=== WHAT TO DO ===
Please copy each line in the records below that contains the string "haltère".

(Object state change records)

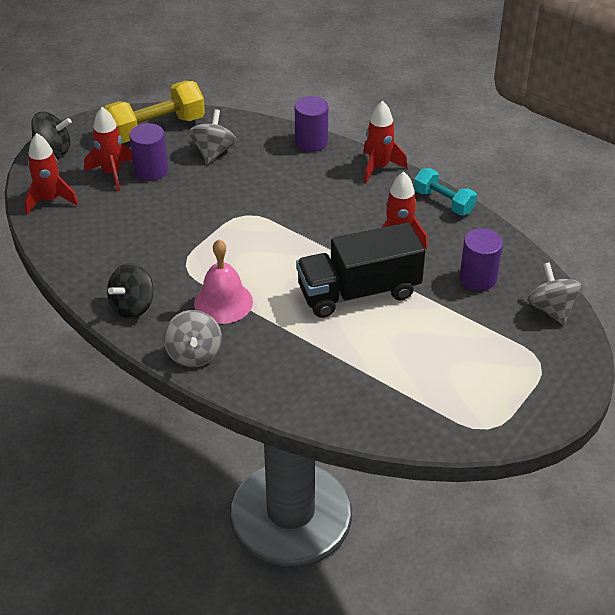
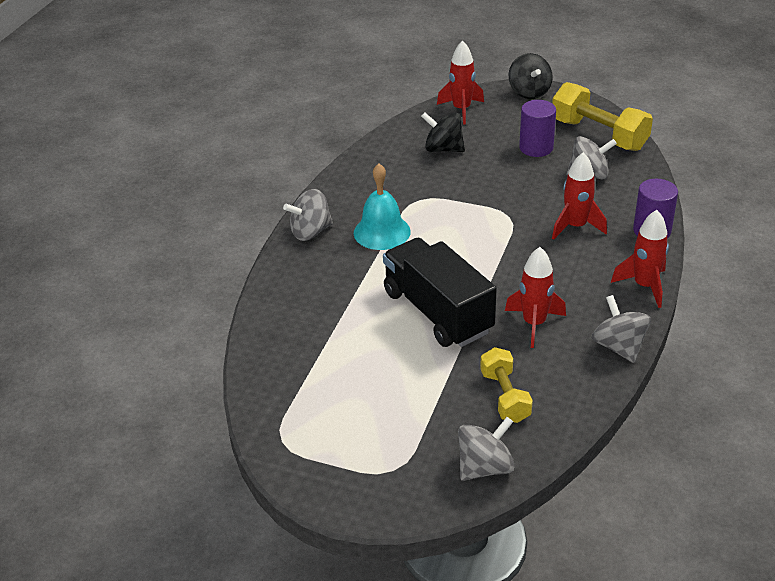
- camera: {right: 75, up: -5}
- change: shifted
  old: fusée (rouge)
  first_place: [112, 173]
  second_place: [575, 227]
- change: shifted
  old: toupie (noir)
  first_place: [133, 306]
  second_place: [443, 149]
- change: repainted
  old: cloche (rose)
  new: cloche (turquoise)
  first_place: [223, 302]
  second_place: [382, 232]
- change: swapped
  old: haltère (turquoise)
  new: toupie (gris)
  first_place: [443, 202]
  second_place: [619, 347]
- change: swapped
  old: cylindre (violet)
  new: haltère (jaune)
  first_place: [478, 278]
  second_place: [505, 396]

=== RESPONSE BOX ===
  old: haltère (turquoise)
  new: haltère (jaune)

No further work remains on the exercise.